§ **Goal of the exercise**
Would you copy all lines in the data that contain the word "heart"?

━━━

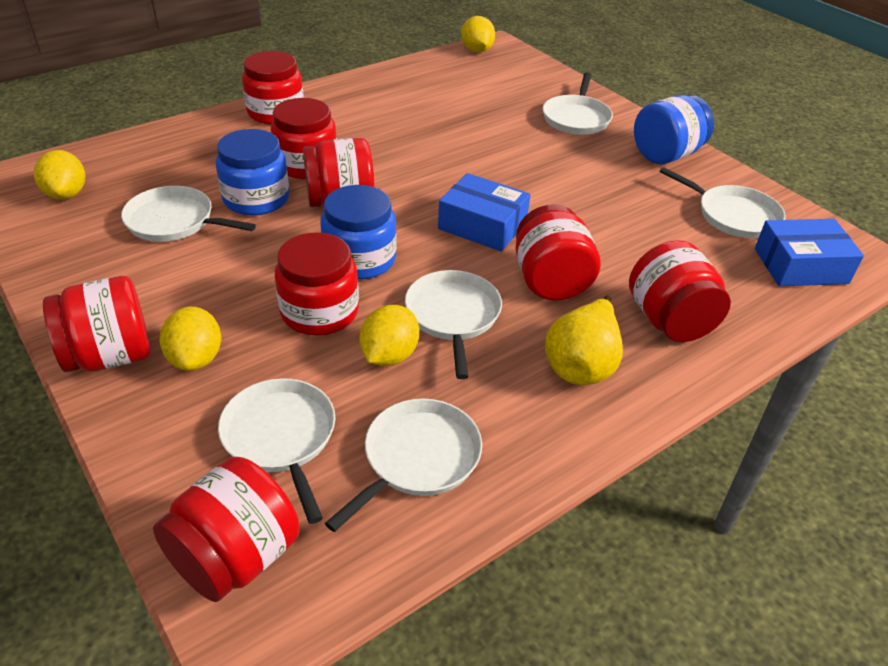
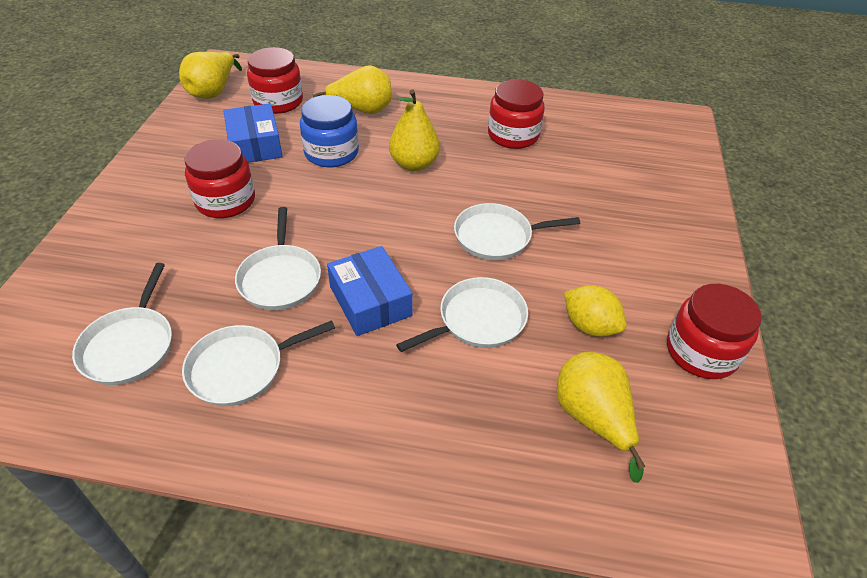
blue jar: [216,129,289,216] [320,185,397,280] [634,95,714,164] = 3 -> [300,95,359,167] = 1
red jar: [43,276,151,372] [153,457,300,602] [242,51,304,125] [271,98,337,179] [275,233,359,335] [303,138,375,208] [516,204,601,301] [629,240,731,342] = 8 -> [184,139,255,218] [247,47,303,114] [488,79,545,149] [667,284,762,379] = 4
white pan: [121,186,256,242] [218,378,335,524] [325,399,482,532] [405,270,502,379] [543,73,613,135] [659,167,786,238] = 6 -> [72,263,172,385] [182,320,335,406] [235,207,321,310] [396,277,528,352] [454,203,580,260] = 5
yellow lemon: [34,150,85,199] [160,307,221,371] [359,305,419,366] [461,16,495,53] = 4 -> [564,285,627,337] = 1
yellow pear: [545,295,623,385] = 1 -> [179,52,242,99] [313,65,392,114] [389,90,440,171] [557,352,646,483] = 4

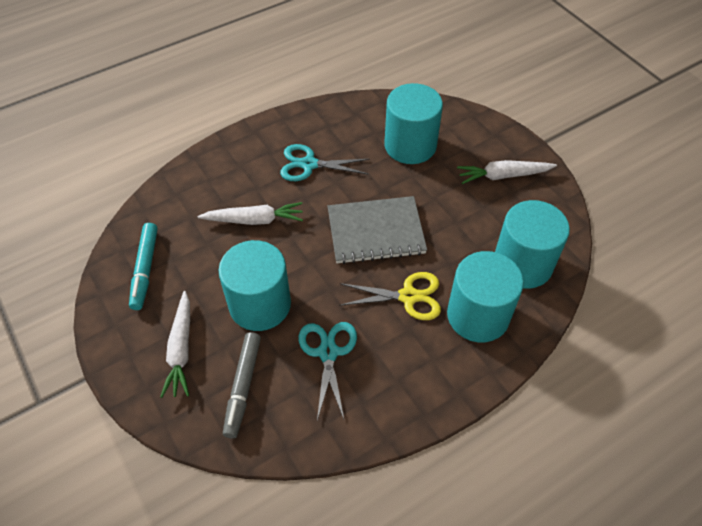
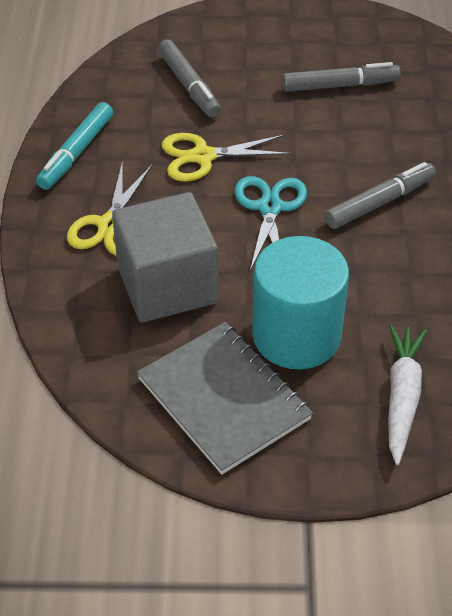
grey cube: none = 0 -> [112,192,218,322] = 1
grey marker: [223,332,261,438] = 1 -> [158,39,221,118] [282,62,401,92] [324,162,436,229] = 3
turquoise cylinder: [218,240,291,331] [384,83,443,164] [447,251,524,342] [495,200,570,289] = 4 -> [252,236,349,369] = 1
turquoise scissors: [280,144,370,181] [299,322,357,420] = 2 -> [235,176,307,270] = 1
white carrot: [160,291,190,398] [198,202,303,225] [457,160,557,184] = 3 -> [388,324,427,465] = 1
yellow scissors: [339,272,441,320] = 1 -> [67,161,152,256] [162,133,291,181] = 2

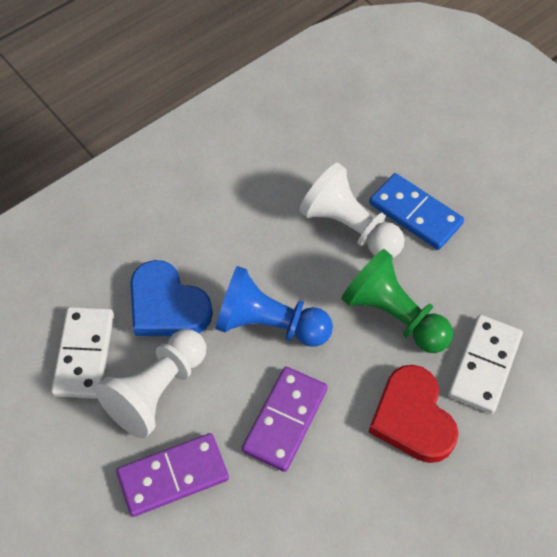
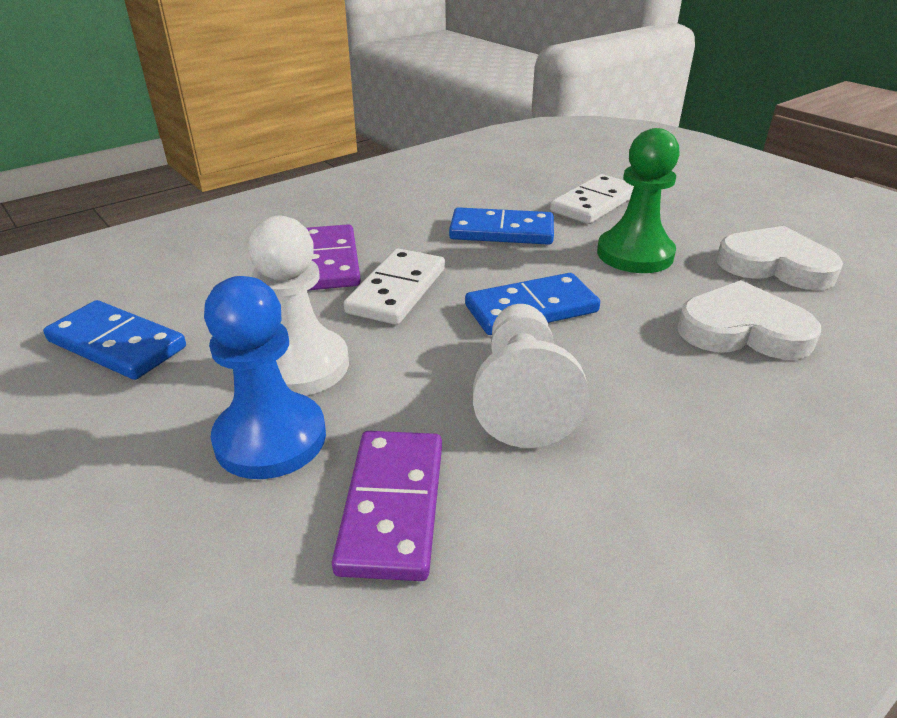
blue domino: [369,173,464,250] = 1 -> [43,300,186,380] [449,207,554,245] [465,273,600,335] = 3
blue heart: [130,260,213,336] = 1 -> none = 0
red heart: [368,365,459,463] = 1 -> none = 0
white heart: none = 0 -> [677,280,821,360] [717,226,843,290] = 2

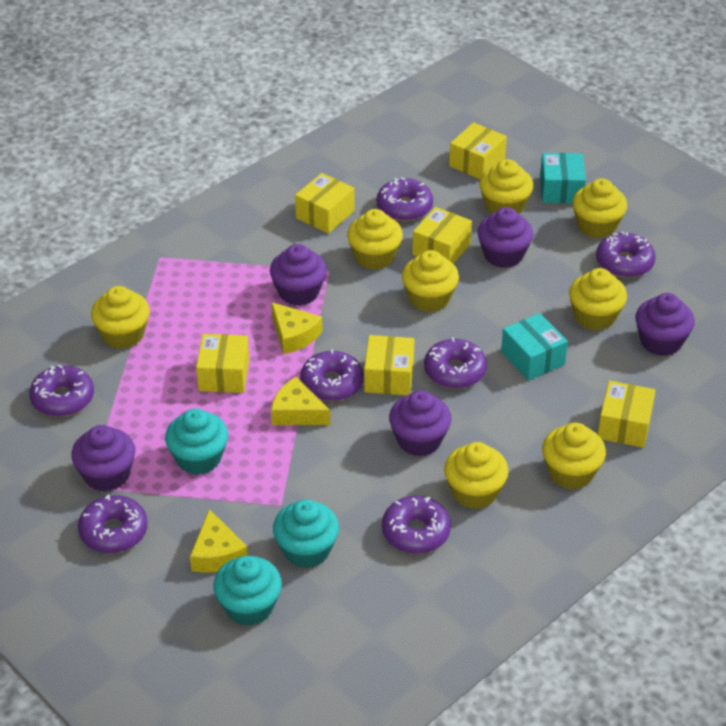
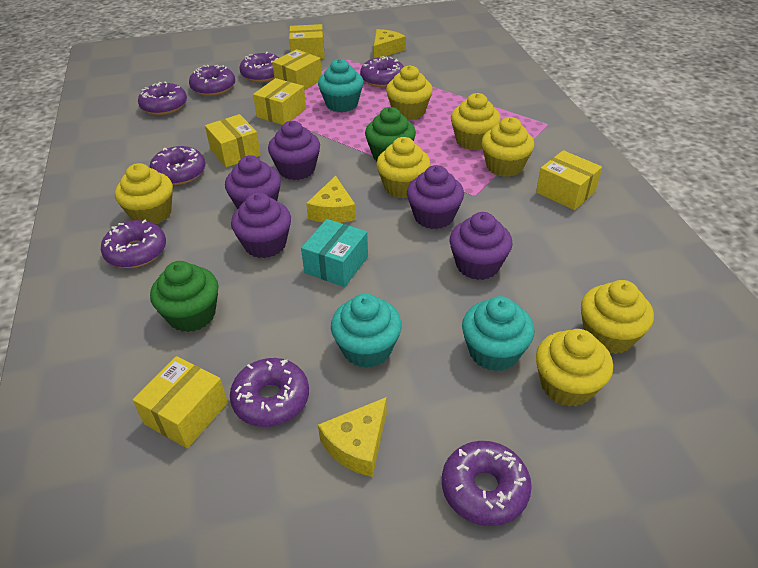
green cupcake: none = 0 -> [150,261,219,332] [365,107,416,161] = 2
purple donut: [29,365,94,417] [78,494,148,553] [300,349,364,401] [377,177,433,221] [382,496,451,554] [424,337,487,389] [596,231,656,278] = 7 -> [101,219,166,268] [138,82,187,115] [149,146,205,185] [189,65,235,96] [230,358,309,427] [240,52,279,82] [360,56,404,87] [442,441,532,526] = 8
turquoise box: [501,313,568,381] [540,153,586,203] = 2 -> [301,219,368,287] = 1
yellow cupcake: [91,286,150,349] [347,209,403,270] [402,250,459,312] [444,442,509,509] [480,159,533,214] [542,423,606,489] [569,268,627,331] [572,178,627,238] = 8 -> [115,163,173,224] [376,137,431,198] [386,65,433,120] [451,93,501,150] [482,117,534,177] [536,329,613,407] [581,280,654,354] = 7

━━━

§ **Exercise response**
blue heart: [130,260,213,336] = 1 -> none = 0
red heart: [368,365,459,463] = 1 -> none = 0
white heart: none = 0 -> [677,280,821,360] [717,226,843,290] = 2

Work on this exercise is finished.